# [PROBLEM TO SOLVE]
An exact copy of every entry is what's needed, so please transcribe them all.

# [Coordinate-based change listings]

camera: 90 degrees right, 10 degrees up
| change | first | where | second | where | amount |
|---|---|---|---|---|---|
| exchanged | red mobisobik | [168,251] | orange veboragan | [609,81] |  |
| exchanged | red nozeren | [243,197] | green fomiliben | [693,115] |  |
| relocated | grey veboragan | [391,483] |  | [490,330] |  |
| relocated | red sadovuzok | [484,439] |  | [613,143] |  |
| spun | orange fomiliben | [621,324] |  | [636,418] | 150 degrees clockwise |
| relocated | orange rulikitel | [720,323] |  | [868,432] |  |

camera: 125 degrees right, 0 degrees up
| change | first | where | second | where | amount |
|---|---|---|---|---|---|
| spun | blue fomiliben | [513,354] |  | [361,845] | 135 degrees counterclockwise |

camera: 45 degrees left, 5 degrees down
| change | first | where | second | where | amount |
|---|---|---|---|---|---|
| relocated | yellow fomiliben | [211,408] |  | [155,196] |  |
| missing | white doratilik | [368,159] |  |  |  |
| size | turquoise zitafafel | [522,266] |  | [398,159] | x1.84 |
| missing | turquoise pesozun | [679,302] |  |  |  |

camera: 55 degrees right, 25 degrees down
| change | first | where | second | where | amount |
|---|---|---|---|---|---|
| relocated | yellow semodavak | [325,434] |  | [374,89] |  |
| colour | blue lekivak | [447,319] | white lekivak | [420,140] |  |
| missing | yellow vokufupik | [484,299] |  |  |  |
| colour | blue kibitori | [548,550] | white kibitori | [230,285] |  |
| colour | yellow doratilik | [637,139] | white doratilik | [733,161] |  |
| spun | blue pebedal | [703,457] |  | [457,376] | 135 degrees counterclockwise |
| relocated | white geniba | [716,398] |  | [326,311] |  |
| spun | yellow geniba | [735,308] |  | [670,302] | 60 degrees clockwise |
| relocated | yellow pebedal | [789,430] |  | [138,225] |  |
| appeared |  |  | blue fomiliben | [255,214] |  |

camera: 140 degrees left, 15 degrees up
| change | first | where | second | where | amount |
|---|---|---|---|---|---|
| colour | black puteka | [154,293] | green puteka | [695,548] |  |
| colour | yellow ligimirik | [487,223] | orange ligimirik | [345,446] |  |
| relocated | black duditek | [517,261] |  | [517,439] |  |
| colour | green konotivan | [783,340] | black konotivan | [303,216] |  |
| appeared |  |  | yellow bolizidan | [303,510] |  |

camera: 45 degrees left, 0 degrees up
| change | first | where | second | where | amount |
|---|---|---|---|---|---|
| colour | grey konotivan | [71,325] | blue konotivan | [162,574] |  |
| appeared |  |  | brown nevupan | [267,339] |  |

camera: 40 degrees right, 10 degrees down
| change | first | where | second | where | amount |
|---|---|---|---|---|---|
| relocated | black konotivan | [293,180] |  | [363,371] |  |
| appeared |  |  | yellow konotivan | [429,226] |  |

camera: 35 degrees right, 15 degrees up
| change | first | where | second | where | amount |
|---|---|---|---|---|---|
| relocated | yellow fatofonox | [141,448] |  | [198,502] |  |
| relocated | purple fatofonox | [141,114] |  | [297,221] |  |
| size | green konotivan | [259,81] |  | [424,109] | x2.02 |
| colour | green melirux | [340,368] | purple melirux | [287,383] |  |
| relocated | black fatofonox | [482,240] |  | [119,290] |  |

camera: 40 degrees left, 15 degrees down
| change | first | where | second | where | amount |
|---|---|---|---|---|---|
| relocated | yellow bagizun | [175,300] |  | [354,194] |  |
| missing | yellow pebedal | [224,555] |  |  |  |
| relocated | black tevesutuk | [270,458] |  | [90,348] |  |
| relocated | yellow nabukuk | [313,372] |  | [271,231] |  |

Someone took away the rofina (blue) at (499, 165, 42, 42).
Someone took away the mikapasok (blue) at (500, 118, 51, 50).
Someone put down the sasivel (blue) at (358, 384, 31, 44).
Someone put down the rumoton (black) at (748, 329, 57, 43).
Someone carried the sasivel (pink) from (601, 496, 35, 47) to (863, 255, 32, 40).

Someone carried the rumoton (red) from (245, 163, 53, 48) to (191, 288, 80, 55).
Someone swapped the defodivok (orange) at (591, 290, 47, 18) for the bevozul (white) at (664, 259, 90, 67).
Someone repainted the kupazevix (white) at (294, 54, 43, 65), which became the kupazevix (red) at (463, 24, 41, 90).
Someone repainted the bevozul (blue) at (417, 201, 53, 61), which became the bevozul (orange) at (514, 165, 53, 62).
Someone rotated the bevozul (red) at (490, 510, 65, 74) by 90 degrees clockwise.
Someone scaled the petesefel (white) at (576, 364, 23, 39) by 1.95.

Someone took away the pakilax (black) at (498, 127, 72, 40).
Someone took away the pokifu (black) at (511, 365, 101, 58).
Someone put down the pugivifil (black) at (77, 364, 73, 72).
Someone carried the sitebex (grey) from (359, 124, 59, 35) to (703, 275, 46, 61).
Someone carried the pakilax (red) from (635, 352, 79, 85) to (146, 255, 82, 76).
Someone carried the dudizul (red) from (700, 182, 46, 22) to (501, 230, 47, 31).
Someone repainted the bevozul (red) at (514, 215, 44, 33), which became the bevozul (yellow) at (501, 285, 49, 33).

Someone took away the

# [TASK RESULT]
camera: 90 degrees right, 10 degrees up
| change | first | where | second | where | amount |
|---|---|---|---|---|---|
| exchanged | red mobisobik | [168,251] | orange veboragan | [609,81] |  |
| exchanged | red nozeren | [243,197] | green fomiliben | [693,115] |  |
| relocated | grey veboragan | [391,483] |  | [490,330] |  |
| relocated | red sadovuzok | [484,439] |  | [613,143] |  |
| spun | orange fomiliben | [621,324] |  | [636,418] | 150 degrees clockwise |
| relocated | orange rulikitel | [720,323] |  | [868,432] |  |

camera: 125 degrees right, 0 degrees up
| change | first | where | second | where | amount |
|---|---|---|---|---|---|
| spun | blue fomiliben | [513,354] |  | [361,845] | 135 degrees counterclockwise |

camera: 45 degrees left, 5 degrees down
| change | first | where | second | where | amount |
|---|---|---|---|---|---|
| relocated | yellow fomiliben | [211,408] |  | [155,196] |  |
| missing | white doratilik | [368,159] |  |  |  |
| size | turquoise zitafafel | [522,266] |  | [398,159] | x1.84 |
| missing | turquoise pesozun | [679,302] |  |  |  |

camera: 55 degrees right, 25 degrees down
| change | first | where | second | where | amount |
|---|---|---|---|---|---|
| relocated | yellow semodavak | [325,434] |  | [374,89] |  |
| colour | blue lekivak | [447,319] | white lekivak | [420,140] |  |
| missing | yellow vokufupik | [484,299] |  |  |  |
| colour | blue kibitori | [548,550] | white kibitori | [230,285] |  |
| colour | yellow doratilik | [637,139] | white doratilik | [733,161] |  |
| spun | blue pebedal | [703,457] |  | [457,376] | 135 degrees counterclockwise |
| relocated | white geniba | [716,398] |  | [326,311] |  |
| spun | yellow geniba | [735,308] |  | [670,302] | 60 degrees clockwise |
| relocated | yellow pebedal | [789,430] |  | [138,225] |  |
| appeared |  |  | blue fomiliben | [255,214] |  |

camera: 140 degrees left, 15 degrees up
| change | first | where | second | where | amount |
|---|---|---|---|---|---|
| colour | black puteka | [154,293] | green puteka | [695,548] |  |
| colour | yellow ligimirik | [487,223] | orange ligimirik | [345,446] |  |
| relocated | black duditek | [517,261] |  | [517,439] |  |
| colour | green konotivan | [783,340] | black konotivan | [303,216] |  |
| appeared |  |  | yellow bolizidan | [303,510] |  |

camera: 45 degrees left, 0 degrees up
| change | first | where | second | where | amount |
|---|---|---|---|---|---|
| colour | grey konotivan | [71,325] | blue konotivan | [162,574] |  |
| appeared |  |  | brown nevupan | [267,339] |  |

camera: 40 degrees right, 10 degrees down
| change | first | where | second | where | amount |
|---|---|---|---|---|---|
| relocated | black konotivan | [293,180] |  | [363,371] |  |
| appeared |  |  | yellow konotivan | [429,226] |  |

camera: 35 degrees right, 15 degrees up
| change | first | where | second | where | amount |
|---|---|---|---|---|---|
| relocated | yellow fatofonox | [141,448] |  | [198,502] |  |
| relocated | purple fatofonox | [141,114] |  | [297,221] |  |
| size | green konotivan | [259,81] |  | [424,109] | x2.02 |
| colour | green melirux | [340,368] | purple melirux | [287,383] |  |
| relocated | black fatofonox | [482,240] |  | [119,290] |  |

camera: 40 degrees left, 15 degrees down
| change | first | where | second | where | amount |
|---|---|---|---|---|---|
| relocated | yellow bagizun | [175,300] |  | [354,194] |  |
| missing | yellow pebedal | [224,555] |  |  |  |
| relocated | black tevesutuk | [270,458] |  | [90,348] |  |
| relocated | yellow nabukuk | [313,372] |  | [271,231] |  |

Someone took away the rofina (blue) at (499, 165, 42, 42).
Someone took away the mikapasok (blue) at (500, 118, 51, 50).
Someone put down the sasivel (blue) at (358, 384, 31, 44).
Someone put down the rumoton (black) at (748, 329, 57, 43).
Someone carried the sasivel (pink) from (601, 496, 35, 47) to (863, 255, 32, 40).

Someone carried the rumoton (red) from (245, 163, 53, 48) to (191, 288, 80, 55).
Someone swapped the defodivok (orange) at (591, 290, 47, 18) for the bevozul (white) at (664, 259, 90, 67).
Someone repainted the kupazevix (white) at (294, 54, 43, 65), which became the kupazevix (red) at (463, 24, 41, 90).
Someone repainted the bevozul (blue) at (417, 201, 53, 61), which became the bevozul (orange) at (514, 165, 53, 62).
Someone rotated the bevozul (red) at (490, 510, 65, 74) by 90 degrees clockwise.
Someone scaled the petesefel (white) at (576, 364, 23, 39) by 1.95.

Someone took away the pakilax (black) at (498, 127, 72, 40).
Someone took away the pokifu (black) at (511, 365, 101, 58).
Someone put down the pugivifil (black) at (77, 364, 73, 72).
Someone carried the sitebex (grey) from (359, 124, 59, 35) to (703, 275, 46, 61).
Someone carried the pakilax (red) from (635, 352, 79, 85) to (146, 255, 82, 76).
Someone carried the dudizul (red) from (700, 182, 46, 22) to (501, 230, 47, 31).
Someone repainted the bevozul (red) at (514, 215, 44, 33), which became the bevozul (yellow) at (501, 285, 49, 33).

Someone took away the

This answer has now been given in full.